→ Exercise description:
An exact reproduction of the listing, minus the pictures, is the required output.

→ Information shown:
########################################

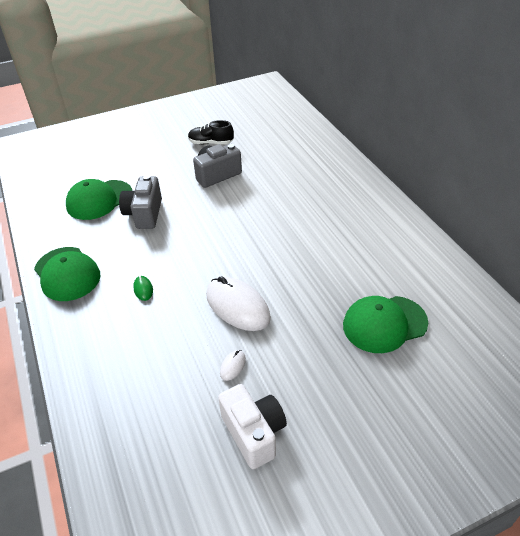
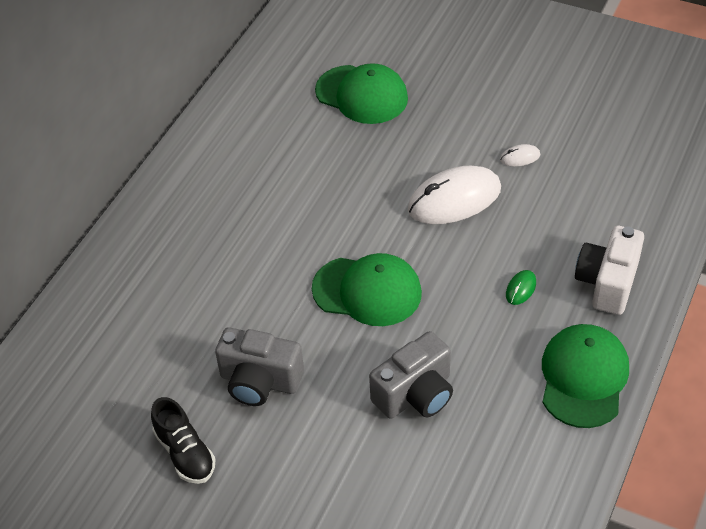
camera: 130 degrees left, 5 degrees up
green cap [66,179,132,220] -> green cap moved to [312,253,422,326]
white mouse [206,276,271,331] -> white mouse turned 60 degrees clockwise [408,166,501,224]
white camera [218,384,287,469] -> white camera moved to [575,226,644,315]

########################################

→ Solution below:
camera: 130 degrees left, 5 degrees up
green cap [66,179,132,220] -> green cap moved to [312,253,422,326]
white mouse [206,276,271,331] -> white mouse turned 60 degrees clockwise [408,166,501,224]
white camera [218,384,287,469] -> white camera moved to [575,226,644,315]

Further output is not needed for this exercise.